_Supplied data_:
*****
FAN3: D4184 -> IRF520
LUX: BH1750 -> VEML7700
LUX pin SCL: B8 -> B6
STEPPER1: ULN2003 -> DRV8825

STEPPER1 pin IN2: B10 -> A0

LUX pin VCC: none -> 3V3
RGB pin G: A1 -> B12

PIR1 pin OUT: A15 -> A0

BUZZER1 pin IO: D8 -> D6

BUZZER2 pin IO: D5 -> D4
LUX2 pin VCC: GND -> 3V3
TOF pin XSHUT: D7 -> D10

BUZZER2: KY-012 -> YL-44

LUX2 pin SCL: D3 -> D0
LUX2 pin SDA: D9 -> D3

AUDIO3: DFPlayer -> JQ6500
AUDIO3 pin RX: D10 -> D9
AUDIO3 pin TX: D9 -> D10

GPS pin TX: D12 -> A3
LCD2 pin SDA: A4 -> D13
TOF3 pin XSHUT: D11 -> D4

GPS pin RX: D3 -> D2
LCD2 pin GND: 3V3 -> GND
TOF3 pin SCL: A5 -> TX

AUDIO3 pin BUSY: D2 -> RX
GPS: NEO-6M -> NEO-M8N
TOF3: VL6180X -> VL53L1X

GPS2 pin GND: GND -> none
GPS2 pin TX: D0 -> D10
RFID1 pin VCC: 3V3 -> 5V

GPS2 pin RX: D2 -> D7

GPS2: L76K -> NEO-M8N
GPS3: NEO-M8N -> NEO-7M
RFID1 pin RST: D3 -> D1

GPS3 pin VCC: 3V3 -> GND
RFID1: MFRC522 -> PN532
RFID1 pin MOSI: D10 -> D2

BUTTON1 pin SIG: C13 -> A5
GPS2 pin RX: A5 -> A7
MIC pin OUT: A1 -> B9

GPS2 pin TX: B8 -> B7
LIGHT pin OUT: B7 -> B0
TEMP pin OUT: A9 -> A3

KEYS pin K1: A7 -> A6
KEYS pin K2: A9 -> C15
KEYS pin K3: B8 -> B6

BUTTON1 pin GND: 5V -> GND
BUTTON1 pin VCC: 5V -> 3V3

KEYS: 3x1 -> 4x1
*****
_Task directions_:
From the listing above, repeat exactly the lines starting at the line that includes "LCD2 pin SDA: A4 -> D13" and ending at the line that includes "RFID1 pin RST: D3 -> D1", with nothing outside that span.

_Solution for this exercise_:
LCD2 pin SDA: A4 -> D13
TOF3 pin XSHUT: D11 -> D4

GPS pin RX: D3 -> D2
LCD2 pin GND: 3V3 -> GND
TOF3 pin SCL: A5 -> TX

AUDIO3 pin BUSY: D2 -> RX
GPS: NEO-6M -> NEO-M8N
TOF3: VL6180X -> VL53L1X

GPS2 pin GND: GND -> none
GPS2 pin TX: D0 -> D10
RFID1 pin VCC: 3V3 -> 5V

GPS2 pin RX: D2 -> D7

GPS2: L76K -> NEO-M8N
GPS3: NEO-M8N -> NEO-7M
RFID1 pin RST: D3 -> D1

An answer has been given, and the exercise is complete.